■ Instructions for the task
The listing below should be printed in full and exactly, apart from its images.
================
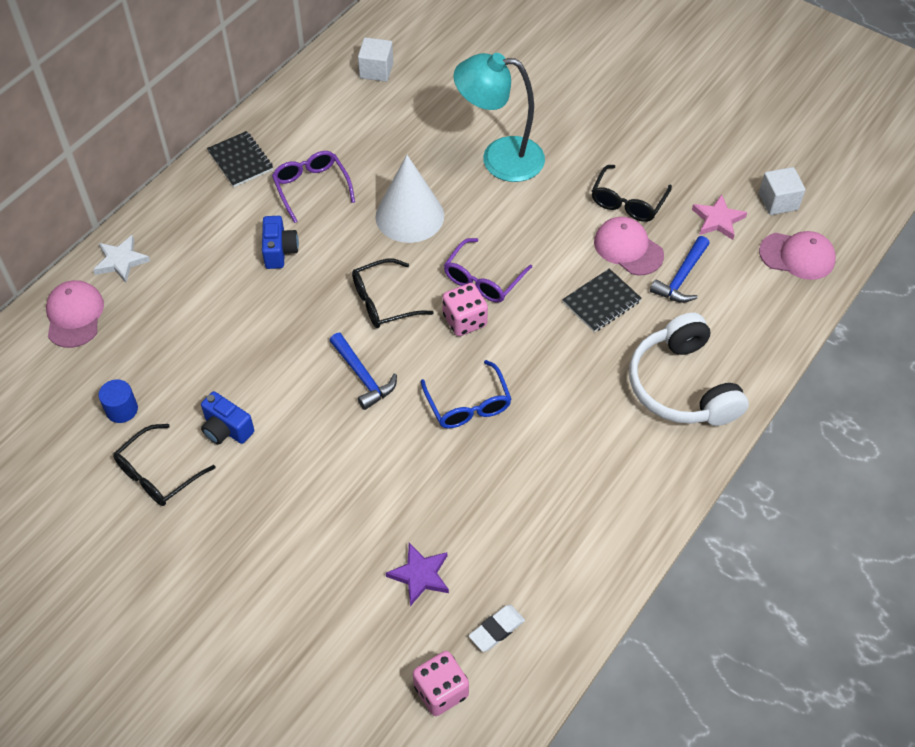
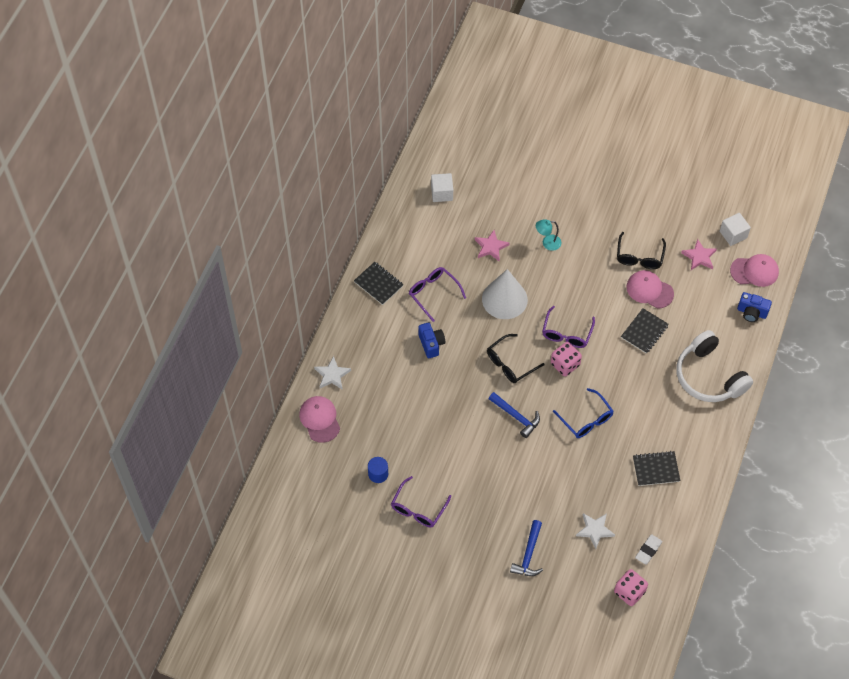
camera: 15 degrees left, 5 degrees up
(158, 474) = (418, 509): black glasses -> purple glasses
(226, 429) = (447, 471): blue camera -> blue camera (751, 312)
(417, 147) = (491, 247): none -> pink star
(420, 575) = (594, 530): purple star -> white star
(499, 158) = (547, 243): turquoise lamp -> turquoise lamp, size x0.45
(552, 504) = (656, 469): none -> black notebook
(681, 277) = (688, 303): blue hammer -> blue hammer (528, 554)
================
■ Your response
camera: 15 degrees left, 5 degrees up
(158, 474) = (418, 509): black glasses -> purple glasses
(226, 429) = (447, 471): blue camera -> blue camera (751, 312)
(417, 147) = (491, 247): none -> pink star
(420, 575) = (594, 530): purple star -> white star
(499, 158) = (547, 243): turquoise lamp -> turquoise lamp, size x0.45
(552, 504) = (656, 469): none -> black notebook
(681, 277) = (688, 303): blue hammer -> blue hammer (528, 554)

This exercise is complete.